§ **Required work**
Give back the line below containing "(425, 197) = (649, 250): red" and every later line, exactly.

§ **Exercise material**
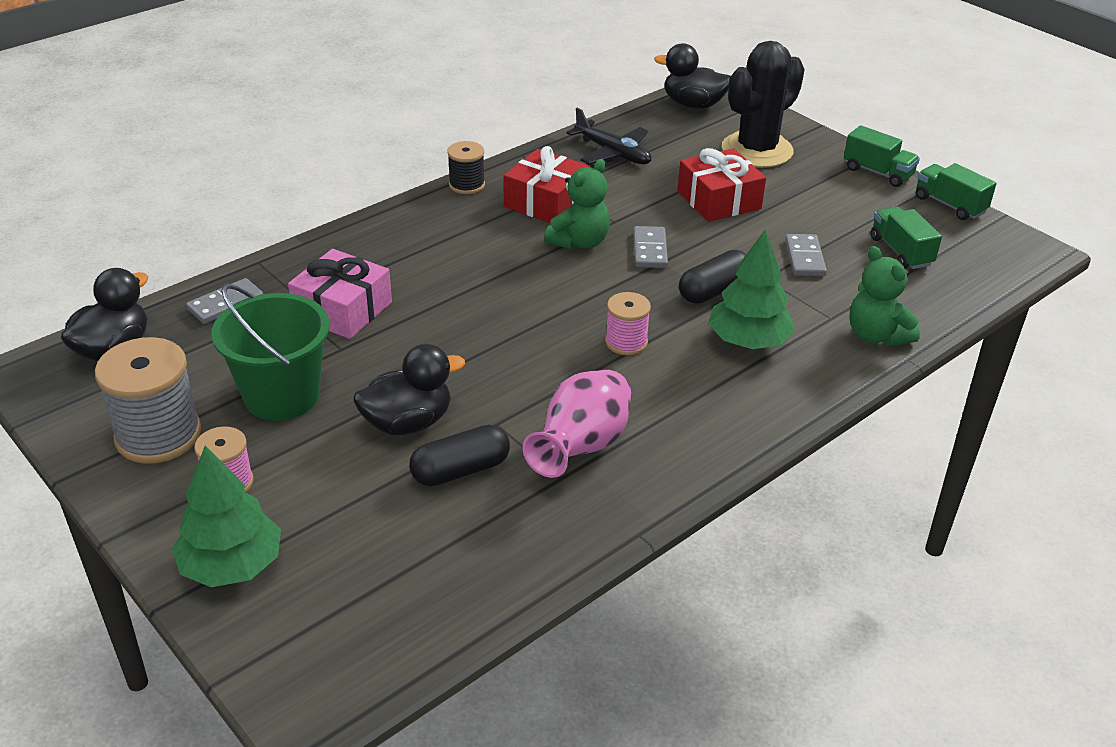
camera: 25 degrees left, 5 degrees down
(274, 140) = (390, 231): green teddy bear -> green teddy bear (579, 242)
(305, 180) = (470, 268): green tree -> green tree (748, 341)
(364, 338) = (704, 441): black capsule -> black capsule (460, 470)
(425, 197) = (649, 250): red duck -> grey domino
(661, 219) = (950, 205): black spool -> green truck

§ **Exercise result**
(425, 197) = (649, 250): red duck -> grey domino
(661, 219) = (950, 205): black spool -> green truck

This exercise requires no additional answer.